Supplied material START

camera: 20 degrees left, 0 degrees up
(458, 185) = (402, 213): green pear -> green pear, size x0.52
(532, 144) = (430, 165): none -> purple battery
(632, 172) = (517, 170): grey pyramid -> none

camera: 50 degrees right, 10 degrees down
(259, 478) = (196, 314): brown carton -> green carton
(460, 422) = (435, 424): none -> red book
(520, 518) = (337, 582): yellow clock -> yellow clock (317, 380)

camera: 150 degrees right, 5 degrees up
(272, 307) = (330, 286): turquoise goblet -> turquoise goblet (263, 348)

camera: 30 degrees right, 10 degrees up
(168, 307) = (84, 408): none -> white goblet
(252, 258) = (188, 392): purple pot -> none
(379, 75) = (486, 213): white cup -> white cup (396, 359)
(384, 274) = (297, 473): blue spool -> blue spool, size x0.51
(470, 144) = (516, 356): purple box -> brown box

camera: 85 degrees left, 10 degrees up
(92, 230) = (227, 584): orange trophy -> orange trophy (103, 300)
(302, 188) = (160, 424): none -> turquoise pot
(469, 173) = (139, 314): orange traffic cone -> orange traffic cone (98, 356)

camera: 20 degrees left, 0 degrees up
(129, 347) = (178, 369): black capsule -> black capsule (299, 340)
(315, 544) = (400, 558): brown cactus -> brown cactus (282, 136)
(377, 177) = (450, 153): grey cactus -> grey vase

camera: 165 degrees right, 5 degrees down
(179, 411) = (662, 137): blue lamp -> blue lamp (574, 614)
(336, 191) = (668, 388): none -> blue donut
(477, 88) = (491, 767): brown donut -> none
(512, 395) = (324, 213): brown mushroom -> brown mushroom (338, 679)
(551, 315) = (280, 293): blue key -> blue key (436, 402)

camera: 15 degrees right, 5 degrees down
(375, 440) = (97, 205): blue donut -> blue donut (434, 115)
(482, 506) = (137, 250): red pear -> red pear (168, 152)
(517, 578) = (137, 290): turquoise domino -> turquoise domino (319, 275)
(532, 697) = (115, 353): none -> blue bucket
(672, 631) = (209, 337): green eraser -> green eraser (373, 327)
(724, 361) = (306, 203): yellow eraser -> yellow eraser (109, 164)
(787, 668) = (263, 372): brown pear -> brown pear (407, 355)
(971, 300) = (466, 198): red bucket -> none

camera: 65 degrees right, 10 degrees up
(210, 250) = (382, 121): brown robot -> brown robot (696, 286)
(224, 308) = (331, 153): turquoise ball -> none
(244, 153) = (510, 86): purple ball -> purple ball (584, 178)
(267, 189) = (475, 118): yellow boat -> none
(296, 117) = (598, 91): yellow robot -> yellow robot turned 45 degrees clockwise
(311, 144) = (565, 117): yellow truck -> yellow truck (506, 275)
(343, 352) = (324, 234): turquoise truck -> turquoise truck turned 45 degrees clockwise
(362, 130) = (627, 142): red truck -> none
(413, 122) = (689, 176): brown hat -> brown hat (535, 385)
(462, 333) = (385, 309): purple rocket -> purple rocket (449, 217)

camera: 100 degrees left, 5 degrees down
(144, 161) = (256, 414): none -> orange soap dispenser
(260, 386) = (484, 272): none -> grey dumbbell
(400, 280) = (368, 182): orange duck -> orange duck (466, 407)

Supplied material END

Exercise directions
Return, word for word, every line from the top of the entries down to the line that holds "(259, 478) = (196, 314): brown", both included.

Result of the task
camera: 20 degrees left, 0 degrees up
(458, 185) = (402, 213): green pear -> green pear, size x0.52
(532, 144) = (430, 165): none -> purple battery
(632, 172) = (517, 170): grey pyramid -> none

camera: 50 degrees right, 10 degrees down
(259, 478) = (196, 314): brown carton -> green carton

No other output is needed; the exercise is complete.